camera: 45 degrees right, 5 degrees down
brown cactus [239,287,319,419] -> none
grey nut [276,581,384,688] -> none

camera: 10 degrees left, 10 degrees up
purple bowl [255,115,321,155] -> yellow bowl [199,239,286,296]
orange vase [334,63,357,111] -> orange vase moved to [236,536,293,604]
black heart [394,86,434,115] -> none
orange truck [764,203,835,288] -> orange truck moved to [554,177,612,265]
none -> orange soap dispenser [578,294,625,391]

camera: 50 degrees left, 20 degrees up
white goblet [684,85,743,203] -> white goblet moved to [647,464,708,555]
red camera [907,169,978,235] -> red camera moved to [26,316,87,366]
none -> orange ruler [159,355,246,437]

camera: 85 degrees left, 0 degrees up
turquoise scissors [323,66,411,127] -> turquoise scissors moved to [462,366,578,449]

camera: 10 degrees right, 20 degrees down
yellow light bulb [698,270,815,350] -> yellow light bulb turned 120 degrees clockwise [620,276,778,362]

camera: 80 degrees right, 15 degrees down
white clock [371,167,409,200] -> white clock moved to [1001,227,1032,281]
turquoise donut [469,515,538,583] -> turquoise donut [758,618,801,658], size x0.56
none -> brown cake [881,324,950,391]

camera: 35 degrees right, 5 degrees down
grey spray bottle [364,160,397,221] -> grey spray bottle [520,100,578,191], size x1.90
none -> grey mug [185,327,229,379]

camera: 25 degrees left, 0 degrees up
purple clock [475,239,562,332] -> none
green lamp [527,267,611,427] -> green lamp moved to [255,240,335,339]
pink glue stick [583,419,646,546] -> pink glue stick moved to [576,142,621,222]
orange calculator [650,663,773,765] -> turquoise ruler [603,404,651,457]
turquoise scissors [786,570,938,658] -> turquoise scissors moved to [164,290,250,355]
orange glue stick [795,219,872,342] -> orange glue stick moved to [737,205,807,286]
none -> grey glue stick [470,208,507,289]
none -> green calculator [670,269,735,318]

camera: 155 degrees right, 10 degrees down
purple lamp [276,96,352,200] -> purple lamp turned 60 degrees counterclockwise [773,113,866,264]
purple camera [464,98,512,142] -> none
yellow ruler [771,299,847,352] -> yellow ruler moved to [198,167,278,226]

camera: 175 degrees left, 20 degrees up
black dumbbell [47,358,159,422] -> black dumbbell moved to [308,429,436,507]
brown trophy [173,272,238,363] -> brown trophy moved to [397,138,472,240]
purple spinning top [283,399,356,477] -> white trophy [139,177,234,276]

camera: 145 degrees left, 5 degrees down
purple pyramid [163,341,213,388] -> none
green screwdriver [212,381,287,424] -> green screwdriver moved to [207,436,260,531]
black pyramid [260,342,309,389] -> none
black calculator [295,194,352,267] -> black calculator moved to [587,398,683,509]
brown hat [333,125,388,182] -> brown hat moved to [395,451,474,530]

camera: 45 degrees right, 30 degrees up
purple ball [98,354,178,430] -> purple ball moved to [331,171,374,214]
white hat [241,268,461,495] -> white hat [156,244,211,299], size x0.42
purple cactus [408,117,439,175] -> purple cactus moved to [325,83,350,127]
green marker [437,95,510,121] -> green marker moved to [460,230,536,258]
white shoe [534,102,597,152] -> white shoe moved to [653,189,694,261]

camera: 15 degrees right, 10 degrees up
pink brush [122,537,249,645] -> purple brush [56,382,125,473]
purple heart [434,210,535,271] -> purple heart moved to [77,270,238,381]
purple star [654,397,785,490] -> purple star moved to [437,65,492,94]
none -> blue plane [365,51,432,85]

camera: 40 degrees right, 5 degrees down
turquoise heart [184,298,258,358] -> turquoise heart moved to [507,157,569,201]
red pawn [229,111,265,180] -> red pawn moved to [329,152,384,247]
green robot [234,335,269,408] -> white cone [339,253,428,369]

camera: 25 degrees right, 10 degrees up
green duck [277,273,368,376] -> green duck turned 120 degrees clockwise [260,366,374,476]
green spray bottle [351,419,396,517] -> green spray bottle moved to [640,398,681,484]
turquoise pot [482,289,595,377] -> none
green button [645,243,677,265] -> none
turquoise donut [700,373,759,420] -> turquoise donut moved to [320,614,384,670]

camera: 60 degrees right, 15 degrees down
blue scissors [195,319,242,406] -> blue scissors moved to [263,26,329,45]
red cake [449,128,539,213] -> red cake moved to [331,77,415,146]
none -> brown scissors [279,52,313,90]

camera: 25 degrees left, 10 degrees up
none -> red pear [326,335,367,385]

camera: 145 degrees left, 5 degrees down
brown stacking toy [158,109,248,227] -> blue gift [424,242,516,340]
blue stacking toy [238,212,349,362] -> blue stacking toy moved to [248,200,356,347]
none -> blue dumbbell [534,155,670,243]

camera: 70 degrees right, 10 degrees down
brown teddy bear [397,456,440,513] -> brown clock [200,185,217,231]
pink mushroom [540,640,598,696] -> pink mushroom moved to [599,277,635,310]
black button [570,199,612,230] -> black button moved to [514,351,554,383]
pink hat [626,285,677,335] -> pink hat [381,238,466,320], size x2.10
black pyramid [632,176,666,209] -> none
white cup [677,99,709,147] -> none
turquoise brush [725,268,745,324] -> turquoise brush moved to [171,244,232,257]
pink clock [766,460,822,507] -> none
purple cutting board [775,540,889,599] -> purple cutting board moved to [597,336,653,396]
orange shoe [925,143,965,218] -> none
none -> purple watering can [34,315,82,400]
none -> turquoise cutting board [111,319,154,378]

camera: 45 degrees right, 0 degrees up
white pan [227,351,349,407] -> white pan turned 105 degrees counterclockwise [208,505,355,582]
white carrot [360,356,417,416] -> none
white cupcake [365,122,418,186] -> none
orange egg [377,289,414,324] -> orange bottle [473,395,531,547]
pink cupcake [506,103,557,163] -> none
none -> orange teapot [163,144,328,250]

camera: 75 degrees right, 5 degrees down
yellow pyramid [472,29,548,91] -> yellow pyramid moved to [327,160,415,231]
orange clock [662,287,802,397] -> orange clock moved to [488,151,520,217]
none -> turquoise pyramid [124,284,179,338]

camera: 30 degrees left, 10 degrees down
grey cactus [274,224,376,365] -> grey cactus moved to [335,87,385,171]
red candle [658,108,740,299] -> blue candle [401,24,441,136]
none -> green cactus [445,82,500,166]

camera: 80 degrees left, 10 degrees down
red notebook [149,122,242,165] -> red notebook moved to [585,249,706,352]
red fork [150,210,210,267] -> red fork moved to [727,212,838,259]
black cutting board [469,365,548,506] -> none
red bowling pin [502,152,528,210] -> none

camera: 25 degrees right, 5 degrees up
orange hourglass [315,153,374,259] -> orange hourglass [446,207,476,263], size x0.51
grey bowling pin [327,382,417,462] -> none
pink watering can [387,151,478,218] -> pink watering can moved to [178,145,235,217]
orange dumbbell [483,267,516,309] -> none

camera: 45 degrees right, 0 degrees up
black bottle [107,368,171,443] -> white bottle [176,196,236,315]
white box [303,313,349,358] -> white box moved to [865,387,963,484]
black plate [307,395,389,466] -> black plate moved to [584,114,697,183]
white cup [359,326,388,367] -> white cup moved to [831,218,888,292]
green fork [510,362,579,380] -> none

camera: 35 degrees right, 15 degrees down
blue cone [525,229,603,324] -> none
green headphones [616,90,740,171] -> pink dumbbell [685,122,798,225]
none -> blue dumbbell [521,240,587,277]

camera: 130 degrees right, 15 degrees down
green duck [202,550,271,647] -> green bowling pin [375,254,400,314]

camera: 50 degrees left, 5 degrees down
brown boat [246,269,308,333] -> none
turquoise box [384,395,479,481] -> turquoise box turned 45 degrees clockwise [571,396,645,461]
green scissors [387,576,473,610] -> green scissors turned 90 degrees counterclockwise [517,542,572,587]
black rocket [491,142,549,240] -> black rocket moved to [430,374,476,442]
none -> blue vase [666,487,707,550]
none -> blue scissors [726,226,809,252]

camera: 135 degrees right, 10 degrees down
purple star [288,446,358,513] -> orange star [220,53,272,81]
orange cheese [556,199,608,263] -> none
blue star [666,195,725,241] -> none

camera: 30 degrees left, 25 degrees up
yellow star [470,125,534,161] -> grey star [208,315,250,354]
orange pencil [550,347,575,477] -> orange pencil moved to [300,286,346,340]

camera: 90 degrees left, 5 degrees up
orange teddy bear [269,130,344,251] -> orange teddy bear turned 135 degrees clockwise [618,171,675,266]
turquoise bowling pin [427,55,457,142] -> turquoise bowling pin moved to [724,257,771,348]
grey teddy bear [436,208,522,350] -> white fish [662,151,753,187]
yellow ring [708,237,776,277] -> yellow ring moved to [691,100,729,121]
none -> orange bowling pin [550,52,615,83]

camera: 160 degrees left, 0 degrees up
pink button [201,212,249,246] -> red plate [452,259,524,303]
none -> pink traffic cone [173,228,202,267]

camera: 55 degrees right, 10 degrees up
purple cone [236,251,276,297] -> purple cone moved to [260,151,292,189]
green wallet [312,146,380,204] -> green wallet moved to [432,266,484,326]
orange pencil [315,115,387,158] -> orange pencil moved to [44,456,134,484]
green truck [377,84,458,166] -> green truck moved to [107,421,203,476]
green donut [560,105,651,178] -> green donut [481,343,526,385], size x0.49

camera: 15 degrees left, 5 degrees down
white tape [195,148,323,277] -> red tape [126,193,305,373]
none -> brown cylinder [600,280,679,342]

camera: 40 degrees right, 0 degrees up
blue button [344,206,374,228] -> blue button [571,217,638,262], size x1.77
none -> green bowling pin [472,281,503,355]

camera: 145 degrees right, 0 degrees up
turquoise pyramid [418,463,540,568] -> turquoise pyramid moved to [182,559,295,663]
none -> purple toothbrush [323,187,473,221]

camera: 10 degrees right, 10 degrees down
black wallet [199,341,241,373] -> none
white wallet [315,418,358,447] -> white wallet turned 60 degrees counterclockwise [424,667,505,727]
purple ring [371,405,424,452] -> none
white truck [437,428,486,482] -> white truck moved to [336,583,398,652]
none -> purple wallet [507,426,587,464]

++++++

Your assignment:
Quote the listing above, but only from the line that shows "camera: 10 degrees right, 20 degrees down" through the line that shows "camera: 155 degrees right, 10 degrees down".

Answer area:
camera: 10 degrees right, 20 degrees down
yellow light bulb [698,270,815,350] -> yellow light bulb turned 120 degrees clockwise [620,276,778,362]

camera: 80 degrees right, 15 degrees down
white clock [371,167,409,200] -> white clock moved to [1001,227,1032,281]
turquoise donut [469,515,538,583] -> turquoise donut [758,618,801,658], size x0.56
none -> brown cake [881,324,950,391]

camera: 35 degrees right, 5 degrees down
grey spray bottle [364,160,397,221] -> grey spray bottle [520,100,578,191], size x1.90
none -> grey mug [185,327,229,379]

camera: 25 degrees left, 0 degrees up
purple clock [475,239,562,332] -> none
green lamp [527,267,611,427] -> green lamp moved to [255,240,335,339]
pink glue stick [583,419,646,546] -> pink glue stick moved to [576,142,621,222]
orange calculator [650,663,773,765] -> turquoise ruler [603,404,651,457]
turquoise scissors [786,570,938,658] -> turquoise scissors moved to [164,290,250,355]
orange glue stick [795,219,872,342] -> orange glue stick moved to [737,205,807,286]
none -> grey glue stick [470,208,507,289]
none -> green calculator [670,269,735,318]

camera: 155 degrees right, 10 degrees down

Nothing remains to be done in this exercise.